WHAT IS EXPECTED
Could you print, exactly and without pictures, only the lines from the one with "yellow wallet: 1 -> 3" through the end of the records below?

[DATASET EXCERPTS]

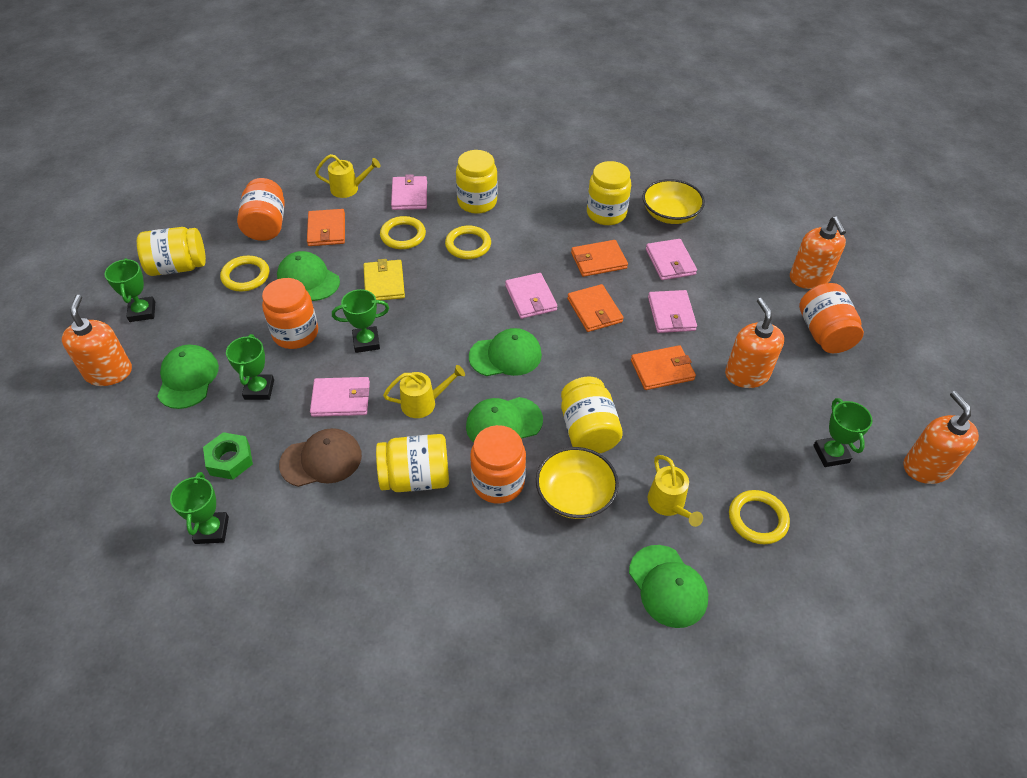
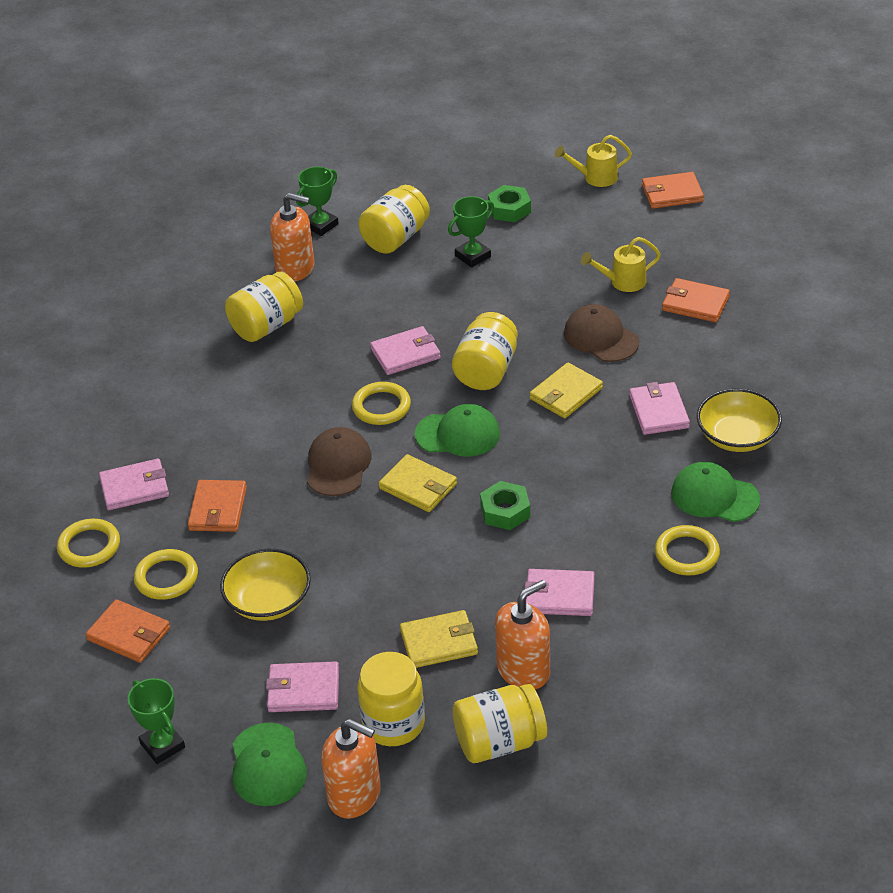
brown cap: 1 -> 2
green cap: 5 -> 3
green nut: 1 -> 2
green trophy: 5 -> 3
orange jar: 4 -> 0
orange soap dispenser: 4 -> 3
yellow wallet: 1 -> 3
yellow watering can: 3 -> 2

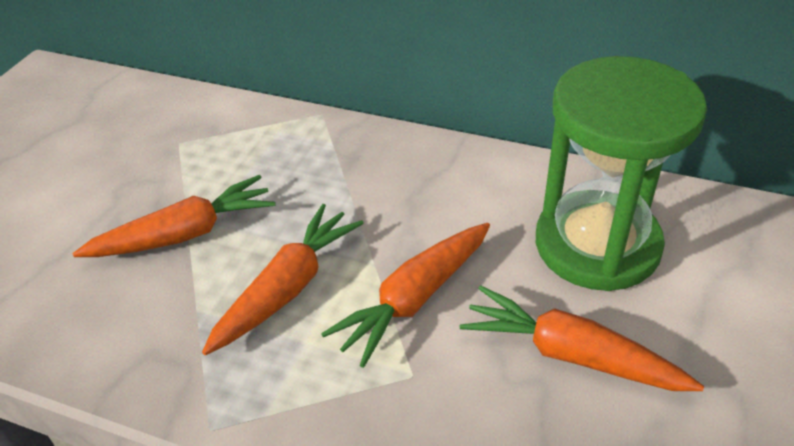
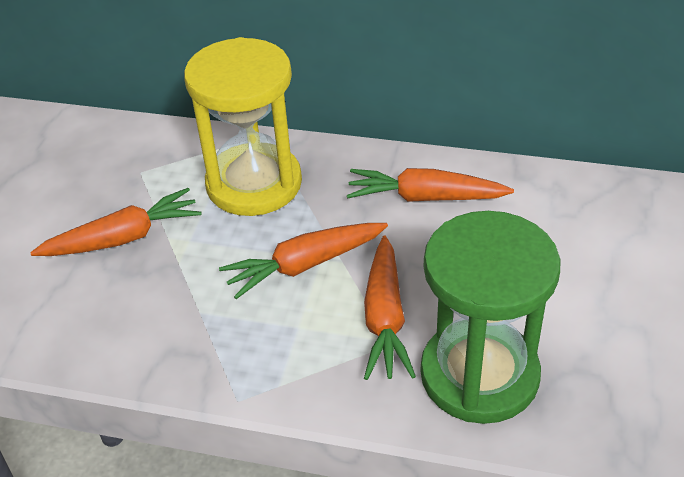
yellow hourglass: 0 -> 1

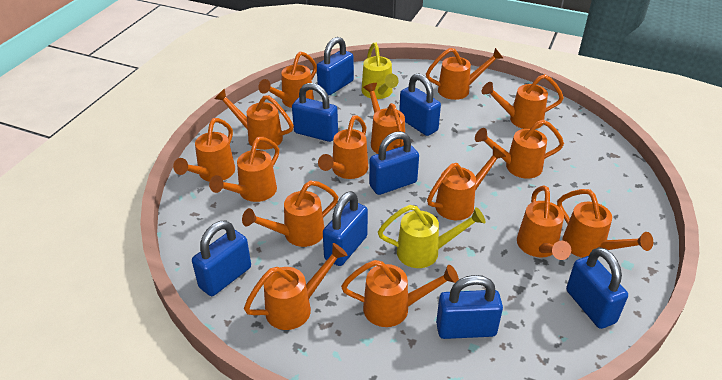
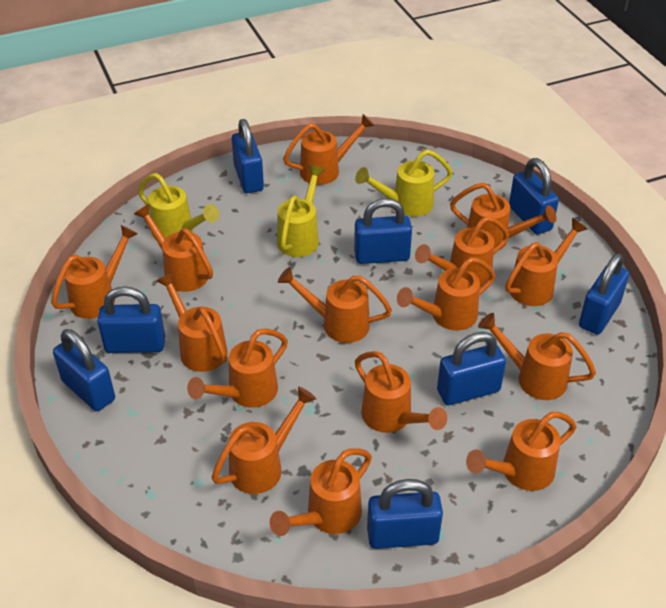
yellow watering can: 2 -> 3

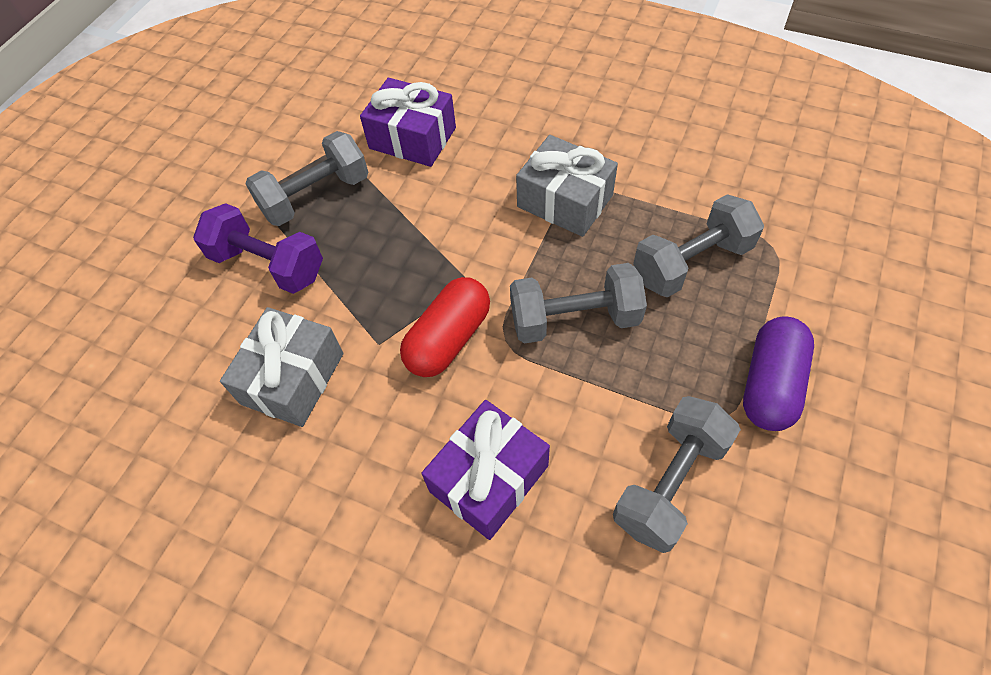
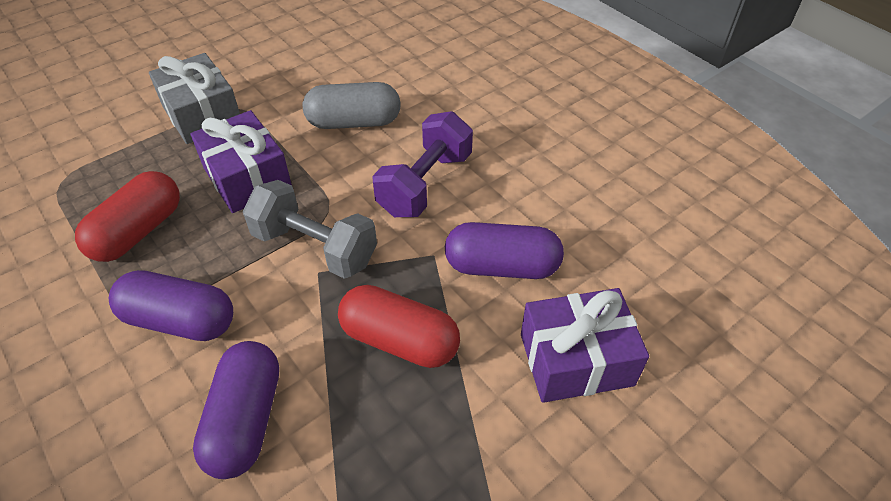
grey capsule: 0 -> 1
grey dumbbell: 4 -> 1
grey gift: 2 -> 1
purple capsule: 1 -> 3
red capsule: 1 -> 2

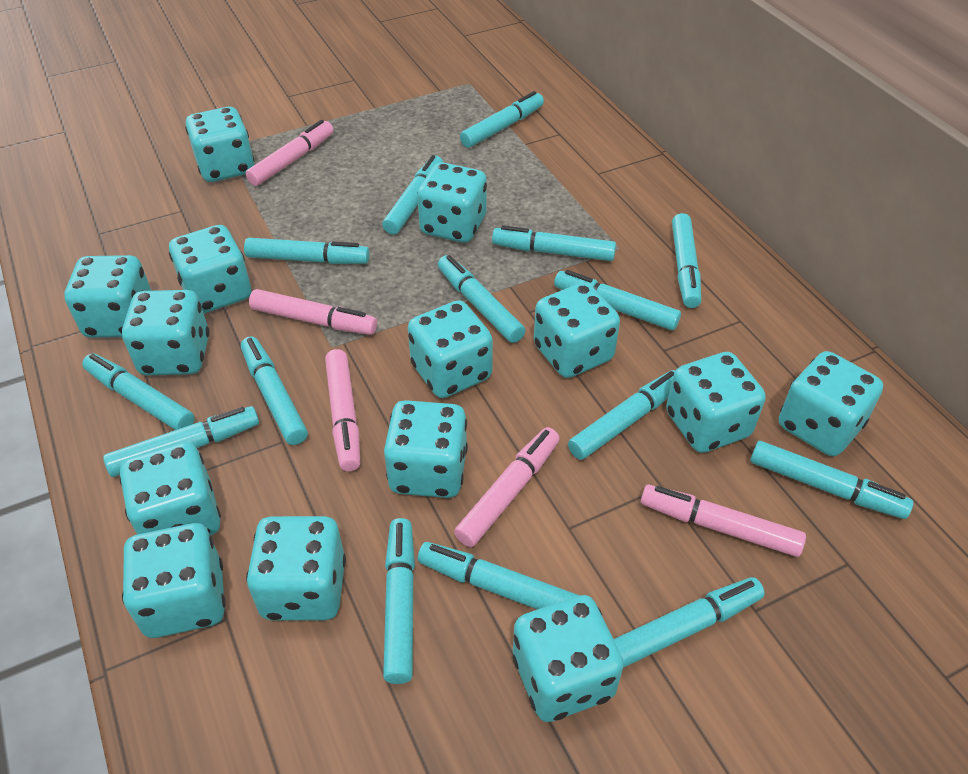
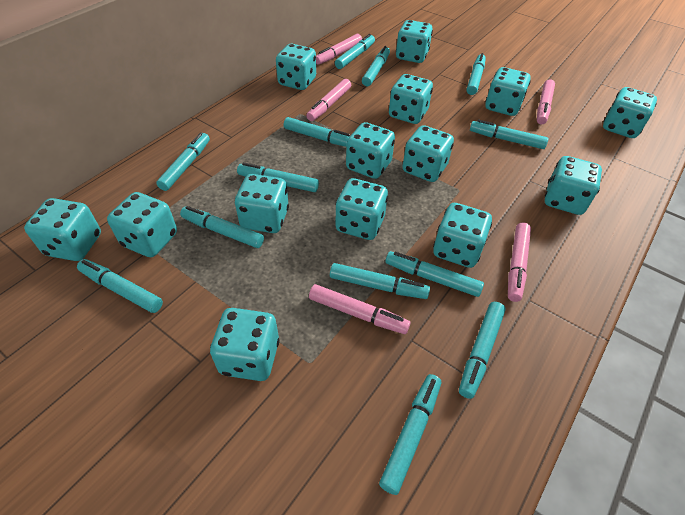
turquoise marker: 15 -> 13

[/DATASET EXCERPTS]

PROBLEM SOLUTION
yellow wallet: 1 -> 3
yellow watering can: 3 -> 2

yellow hourglass: 0 -> 1

yellow watering can: 2 -> 3

grey capsule: 0 -> 1
grey dumbbell: 4 -> 1
grey gift: 2 -> 1
purple capsule: 1 -> 3
red capsule: 1 -> 2

turquoise marker: 15 -> 13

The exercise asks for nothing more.